--- Start Records provided ---

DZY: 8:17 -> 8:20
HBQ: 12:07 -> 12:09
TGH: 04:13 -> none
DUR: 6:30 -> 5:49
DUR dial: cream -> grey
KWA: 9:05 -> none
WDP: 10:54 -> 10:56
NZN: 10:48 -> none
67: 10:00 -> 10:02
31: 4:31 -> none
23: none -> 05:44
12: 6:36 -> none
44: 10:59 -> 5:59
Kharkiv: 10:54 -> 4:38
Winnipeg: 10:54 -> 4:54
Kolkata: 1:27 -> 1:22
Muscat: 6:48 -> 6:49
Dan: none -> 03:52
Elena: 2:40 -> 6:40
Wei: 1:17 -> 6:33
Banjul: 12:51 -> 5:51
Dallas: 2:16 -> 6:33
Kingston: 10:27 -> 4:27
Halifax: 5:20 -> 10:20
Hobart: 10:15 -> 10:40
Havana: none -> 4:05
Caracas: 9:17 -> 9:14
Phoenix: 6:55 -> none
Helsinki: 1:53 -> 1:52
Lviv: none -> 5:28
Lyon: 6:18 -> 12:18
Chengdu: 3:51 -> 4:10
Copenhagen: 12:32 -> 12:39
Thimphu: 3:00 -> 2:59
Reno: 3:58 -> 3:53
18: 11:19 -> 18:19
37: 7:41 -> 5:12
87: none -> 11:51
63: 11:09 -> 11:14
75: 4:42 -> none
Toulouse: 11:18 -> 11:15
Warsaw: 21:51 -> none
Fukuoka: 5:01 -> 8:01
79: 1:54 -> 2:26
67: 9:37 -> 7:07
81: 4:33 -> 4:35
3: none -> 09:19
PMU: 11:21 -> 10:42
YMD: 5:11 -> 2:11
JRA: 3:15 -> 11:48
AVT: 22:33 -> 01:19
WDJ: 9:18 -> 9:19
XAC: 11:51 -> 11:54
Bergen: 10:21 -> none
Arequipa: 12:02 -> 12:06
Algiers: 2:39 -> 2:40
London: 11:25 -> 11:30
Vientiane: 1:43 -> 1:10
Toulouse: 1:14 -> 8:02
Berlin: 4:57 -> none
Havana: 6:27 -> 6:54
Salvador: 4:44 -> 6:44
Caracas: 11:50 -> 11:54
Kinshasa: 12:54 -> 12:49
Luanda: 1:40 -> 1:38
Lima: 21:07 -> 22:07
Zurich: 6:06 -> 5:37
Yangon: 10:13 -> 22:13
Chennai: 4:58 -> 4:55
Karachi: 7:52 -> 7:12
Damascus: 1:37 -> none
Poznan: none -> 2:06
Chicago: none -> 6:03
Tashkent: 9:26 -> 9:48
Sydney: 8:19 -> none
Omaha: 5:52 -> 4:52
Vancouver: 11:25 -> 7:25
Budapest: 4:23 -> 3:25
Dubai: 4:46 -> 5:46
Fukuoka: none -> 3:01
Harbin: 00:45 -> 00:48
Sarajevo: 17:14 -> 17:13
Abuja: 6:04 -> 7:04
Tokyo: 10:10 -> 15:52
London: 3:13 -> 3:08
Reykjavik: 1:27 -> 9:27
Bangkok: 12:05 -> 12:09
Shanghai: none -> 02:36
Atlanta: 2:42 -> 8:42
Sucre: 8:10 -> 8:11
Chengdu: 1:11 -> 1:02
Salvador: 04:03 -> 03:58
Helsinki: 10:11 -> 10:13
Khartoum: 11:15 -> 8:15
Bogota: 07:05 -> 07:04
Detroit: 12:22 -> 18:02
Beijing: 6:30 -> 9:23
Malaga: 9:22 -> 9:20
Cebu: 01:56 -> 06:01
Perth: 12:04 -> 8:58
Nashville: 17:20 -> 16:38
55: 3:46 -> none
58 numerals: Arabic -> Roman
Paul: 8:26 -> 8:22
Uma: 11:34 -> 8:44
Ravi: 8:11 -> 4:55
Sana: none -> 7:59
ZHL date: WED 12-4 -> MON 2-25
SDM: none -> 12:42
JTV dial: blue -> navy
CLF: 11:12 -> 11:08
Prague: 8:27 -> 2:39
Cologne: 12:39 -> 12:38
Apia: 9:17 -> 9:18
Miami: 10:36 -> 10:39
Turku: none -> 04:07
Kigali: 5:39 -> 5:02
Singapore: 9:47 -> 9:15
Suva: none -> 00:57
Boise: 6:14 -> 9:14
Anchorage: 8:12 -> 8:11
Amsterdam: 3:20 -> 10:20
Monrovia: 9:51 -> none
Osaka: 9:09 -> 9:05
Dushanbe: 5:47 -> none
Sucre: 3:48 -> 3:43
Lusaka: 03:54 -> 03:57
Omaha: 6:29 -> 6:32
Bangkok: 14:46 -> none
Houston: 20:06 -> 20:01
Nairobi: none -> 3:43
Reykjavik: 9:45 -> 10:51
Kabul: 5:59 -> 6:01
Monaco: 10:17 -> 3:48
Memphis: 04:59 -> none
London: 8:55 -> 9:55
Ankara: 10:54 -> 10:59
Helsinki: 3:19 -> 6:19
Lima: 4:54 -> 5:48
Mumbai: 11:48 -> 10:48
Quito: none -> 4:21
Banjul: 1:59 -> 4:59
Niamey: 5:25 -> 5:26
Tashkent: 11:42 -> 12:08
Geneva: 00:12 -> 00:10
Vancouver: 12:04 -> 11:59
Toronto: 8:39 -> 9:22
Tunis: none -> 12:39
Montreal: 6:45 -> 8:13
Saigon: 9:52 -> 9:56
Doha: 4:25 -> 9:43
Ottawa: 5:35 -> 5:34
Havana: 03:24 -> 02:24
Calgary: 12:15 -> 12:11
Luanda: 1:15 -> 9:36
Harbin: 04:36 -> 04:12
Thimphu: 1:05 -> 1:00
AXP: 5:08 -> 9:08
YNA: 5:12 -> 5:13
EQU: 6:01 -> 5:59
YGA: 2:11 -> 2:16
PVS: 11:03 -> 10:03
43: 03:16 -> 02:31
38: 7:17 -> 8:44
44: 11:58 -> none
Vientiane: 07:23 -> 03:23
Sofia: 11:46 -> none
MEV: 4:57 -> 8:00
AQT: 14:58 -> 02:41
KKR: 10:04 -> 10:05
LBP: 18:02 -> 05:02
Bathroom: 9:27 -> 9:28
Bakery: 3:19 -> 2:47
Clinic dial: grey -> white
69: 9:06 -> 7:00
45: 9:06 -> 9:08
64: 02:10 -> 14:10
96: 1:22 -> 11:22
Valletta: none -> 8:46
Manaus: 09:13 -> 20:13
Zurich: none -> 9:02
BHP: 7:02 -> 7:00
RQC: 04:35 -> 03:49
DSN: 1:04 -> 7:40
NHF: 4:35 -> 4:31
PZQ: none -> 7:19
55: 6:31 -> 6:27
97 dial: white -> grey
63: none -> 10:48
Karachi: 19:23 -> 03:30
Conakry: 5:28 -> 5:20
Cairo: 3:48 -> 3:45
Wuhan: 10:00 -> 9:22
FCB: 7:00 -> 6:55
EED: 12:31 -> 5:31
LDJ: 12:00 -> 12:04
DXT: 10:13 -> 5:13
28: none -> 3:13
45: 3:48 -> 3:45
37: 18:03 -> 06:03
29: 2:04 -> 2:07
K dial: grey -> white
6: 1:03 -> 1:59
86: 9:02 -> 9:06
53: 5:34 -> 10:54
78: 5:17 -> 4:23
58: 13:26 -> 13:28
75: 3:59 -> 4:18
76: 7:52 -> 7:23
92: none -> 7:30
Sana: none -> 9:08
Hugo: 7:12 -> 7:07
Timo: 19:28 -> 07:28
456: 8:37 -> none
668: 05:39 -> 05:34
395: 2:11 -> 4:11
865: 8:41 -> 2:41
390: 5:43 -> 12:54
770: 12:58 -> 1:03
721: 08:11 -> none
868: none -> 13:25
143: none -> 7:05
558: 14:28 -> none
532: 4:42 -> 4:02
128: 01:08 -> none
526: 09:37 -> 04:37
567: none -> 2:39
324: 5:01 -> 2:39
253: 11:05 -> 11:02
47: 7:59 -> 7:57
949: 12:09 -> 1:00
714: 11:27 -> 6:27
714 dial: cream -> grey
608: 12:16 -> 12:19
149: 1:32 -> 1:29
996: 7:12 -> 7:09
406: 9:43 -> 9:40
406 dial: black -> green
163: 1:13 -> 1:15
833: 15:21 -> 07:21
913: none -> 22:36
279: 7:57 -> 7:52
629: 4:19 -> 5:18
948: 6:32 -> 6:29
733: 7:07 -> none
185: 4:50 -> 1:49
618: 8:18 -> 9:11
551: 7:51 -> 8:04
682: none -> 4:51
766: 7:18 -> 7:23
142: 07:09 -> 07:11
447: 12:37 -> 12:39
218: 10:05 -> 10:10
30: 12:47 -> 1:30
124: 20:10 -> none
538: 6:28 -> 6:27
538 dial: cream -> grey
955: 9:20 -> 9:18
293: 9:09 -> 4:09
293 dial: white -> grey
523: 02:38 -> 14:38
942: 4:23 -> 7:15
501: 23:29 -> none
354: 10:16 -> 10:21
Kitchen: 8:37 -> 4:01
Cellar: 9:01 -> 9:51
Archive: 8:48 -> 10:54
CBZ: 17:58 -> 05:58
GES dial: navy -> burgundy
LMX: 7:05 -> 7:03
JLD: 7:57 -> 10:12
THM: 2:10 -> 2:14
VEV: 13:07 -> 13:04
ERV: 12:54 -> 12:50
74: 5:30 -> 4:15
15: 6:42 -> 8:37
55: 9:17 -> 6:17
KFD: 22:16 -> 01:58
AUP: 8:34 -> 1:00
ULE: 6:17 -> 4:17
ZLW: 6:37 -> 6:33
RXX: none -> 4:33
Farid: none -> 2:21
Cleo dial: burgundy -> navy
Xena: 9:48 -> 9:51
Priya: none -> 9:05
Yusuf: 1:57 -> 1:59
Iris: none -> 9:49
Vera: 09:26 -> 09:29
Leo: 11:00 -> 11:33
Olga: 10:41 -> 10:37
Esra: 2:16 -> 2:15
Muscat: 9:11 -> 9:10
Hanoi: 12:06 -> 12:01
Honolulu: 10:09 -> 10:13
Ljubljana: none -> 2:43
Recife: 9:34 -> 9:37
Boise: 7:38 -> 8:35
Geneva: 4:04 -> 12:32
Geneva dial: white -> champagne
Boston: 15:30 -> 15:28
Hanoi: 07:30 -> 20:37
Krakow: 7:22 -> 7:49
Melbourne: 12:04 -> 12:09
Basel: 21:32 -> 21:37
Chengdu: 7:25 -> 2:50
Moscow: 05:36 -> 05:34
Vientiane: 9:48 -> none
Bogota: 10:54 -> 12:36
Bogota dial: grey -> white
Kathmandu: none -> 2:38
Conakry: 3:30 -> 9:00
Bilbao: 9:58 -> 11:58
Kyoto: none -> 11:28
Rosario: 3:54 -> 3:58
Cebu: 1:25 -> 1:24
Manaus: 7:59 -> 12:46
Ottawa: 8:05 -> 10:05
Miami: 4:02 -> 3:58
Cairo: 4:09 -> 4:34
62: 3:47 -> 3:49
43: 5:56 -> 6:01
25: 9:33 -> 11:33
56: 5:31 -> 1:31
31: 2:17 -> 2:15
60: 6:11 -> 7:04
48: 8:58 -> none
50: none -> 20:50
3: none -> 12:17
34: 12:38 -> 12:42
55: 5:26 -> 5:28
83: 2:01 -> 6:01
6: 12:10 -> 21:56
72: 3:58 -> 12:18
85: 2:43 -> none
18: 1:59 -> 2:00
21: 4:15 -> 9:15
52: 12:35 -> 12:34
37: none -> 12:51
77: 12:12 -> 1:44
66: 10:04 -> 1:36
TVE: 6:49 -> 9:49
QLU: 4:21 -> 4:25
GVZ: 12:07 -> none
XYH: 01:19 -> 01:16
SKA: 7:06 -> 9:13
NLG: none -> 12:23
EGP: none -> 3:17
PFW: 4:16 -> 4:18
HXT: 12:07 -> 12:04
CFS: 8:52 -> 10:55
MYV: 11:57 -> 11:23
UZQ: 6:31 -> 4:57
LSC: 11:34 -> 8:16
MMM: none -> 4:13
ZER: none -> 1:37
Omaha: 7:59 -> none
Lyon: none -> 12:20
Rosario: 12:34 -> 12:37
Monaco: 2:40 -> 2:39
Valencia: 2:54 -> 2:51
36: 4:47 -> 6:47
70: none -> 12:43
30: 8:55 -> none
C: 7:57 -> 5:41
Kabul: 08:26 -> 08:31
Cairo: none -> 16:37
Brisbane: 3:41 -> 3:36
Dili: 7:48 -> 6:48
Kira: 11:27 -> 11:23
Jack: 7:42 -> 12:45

--- End Records provided ---

** Given task **
Rewrite the items, starting with the first one and going on through the line with "Salvador: 4:44 -> 6:44", renaming "Kharkiv" as "Odesa" and leaving everything else unchanged.

** Reply to the task **
DZY: 8:17 -> 8:20
HBQ: 12:07 -> 12:09
TGH: 04:13 -> none
DUR: 6:30 -> 5:49
DUR dial: cream -> grey
KWA: 9:05 -> none
WDP: 10:54 -> 10:56
NZN: 10:48 -> none
67: 10:00 -> 10:02
31: 4:31 -> none
23: none -> 05:44
12: 6:36 -> none
44: 10:59 -> 5:59
Odesa: 10:54 -> 4:38
Winnipeg: 10:54 -> 4:54
Kolkata: 1:27 -> 1:22
Muscat: 6:48 -> 6:49
Dan: none -> 03:52
Elena: 2:40 -> 6:40
Wei: 1:17 -> 6:33
Banjul: 12:51 -> 5:51
Dallas: 2:16 -> 6:33
Kingston: 10:27 -> 4:27
Halifax: 5:20 -> 10:20
Hobart: 10:15 -> 10:40
Havana: none -> 4:05
Caracas: 9:17 -> 9:14
Phoenix: 6:55 -> none
Helsinki: 1:53 -> 1:52
Lviv: none -> 5:28
Lyon: 6:18 -> 12:18
Chengdu: 3:51 -> 4:10
Copenhagen: 12:32 -> 12:39
Thimphu: 3:00 -> 2:59
Reno: 3:58 -> 3:53
18: 11:19 -> 18:19
37: 7:41 -> 5:12
87: none -> 11:51
63: 11:09 -> 11:14
75: 4:42 -> none
Toulouse: 11:18 -> 11:15
Warsaw: 21:51 -> none
Fukuoka: 5:01 -> 8:01
79: 1:54 -> 2:26
67: 9:37 -> 7:07
81: 4:33 -> 4:35
3: none -> 09:19
PMU: 11:21 -> 10:42
YMD: 5:11 -> 2:11
JRA: 3:15 -> 11:48
AVT: 22:33 -> 01:19
WDJ: 9:18 -> 9:19
XAC: 11:51 -> 11:54
Bergen: 10:21 -> none
Arequipa: 12:02 -> 12:06
Algiers: 2:39 -> 2:40
London: 11:25 -> 11:30
Vientiane: 1:43 -> 1:10
Toulouse: 1:14 -> 8:02
Berlin: 4:57 -> none
Havana: 6:27 -> 6:54
Salvador: 4:44 -> 6:44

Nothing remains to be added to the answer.